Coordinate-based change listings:
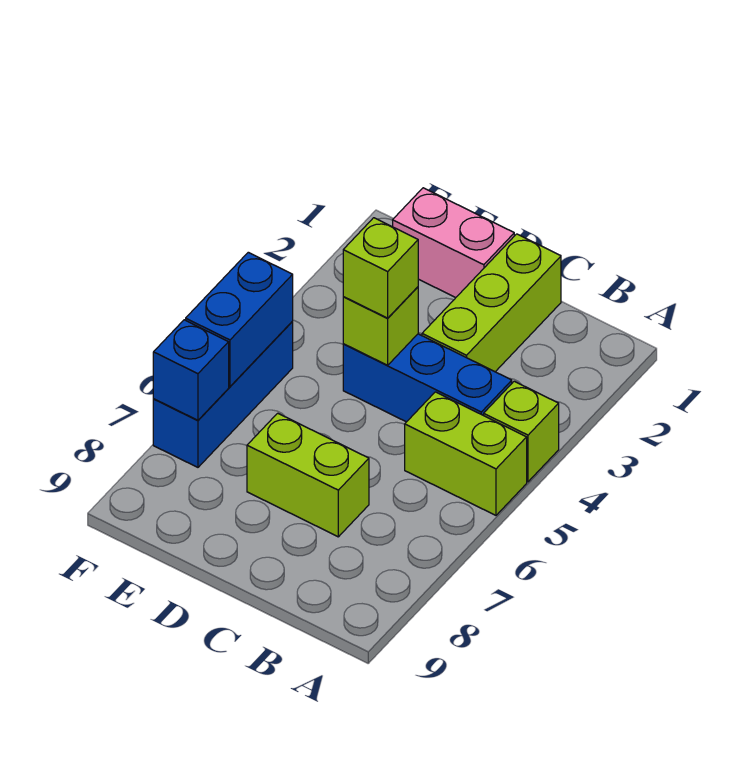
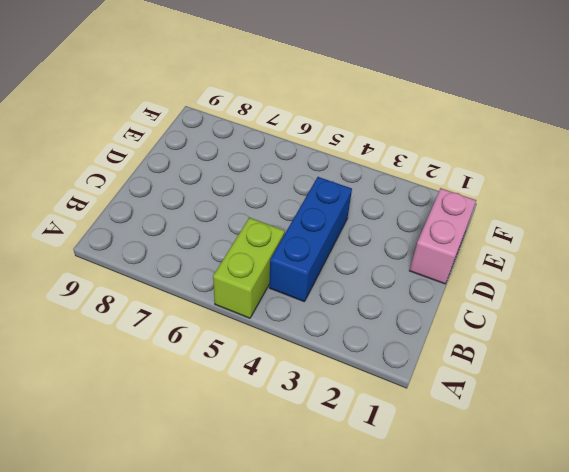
none -> lime 1x1 brick [484,381,559,482]
none -> lime 1x3 brick [422,234,561,372]

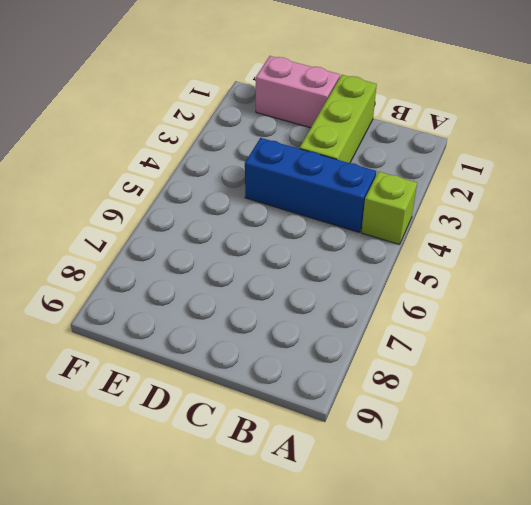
none -> lime 1x2 brick [405,392,527,515]
none -> lime 1x2 brick [247,413,369,537]

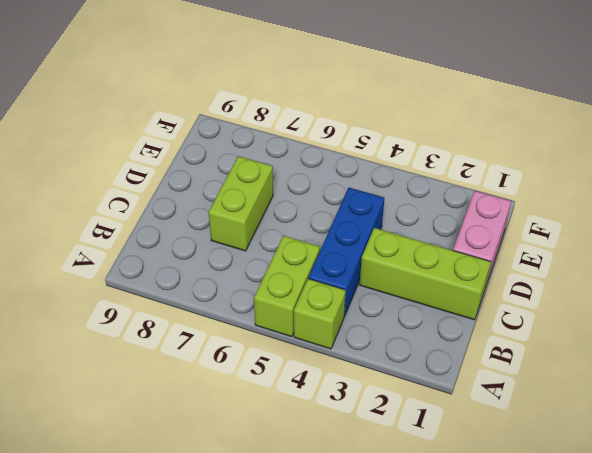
none -> blue 1x3 brick [153,322,293,467]
none -> lime 1x1 brick [343,287,418,365]

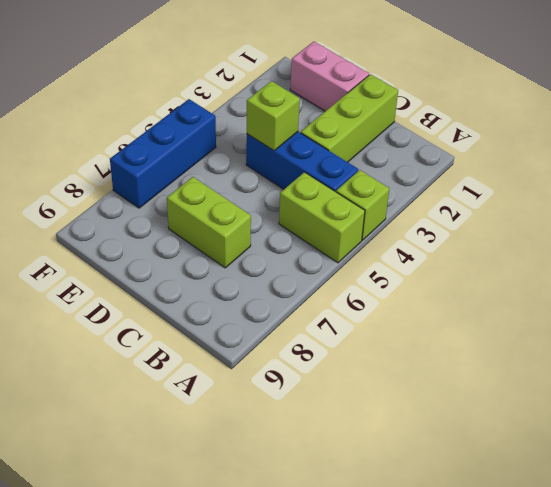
none -> blue 1x2 brick [186,252,293,387]
none -> blue 1x1 brick [153,320,229,420]

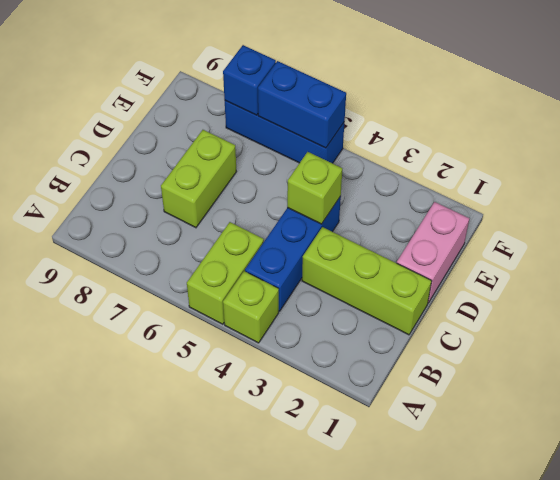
none -> lime 1x1 brick [343,218,418,318]

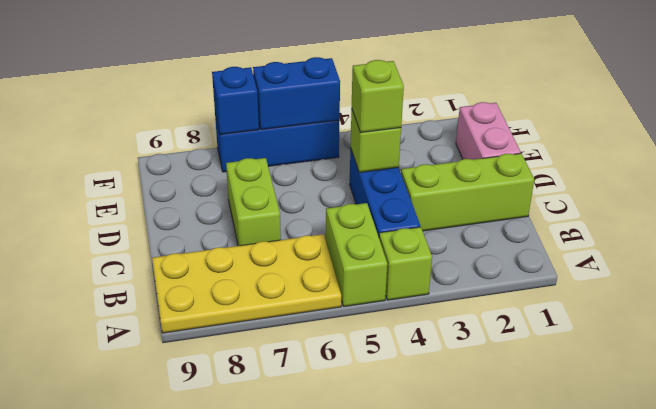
yellow 2x4 plate [152,234,341,333] -> none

Your assignment – Copy out each line from the preceding entries that mentions the word "blue".

Problem solution –
none -> blue 1x3 brick [153,322,293,467]
none -> blue 1x2 brick [186,252,293,387]
none -> blue 1x1 brick [153,320,229,420]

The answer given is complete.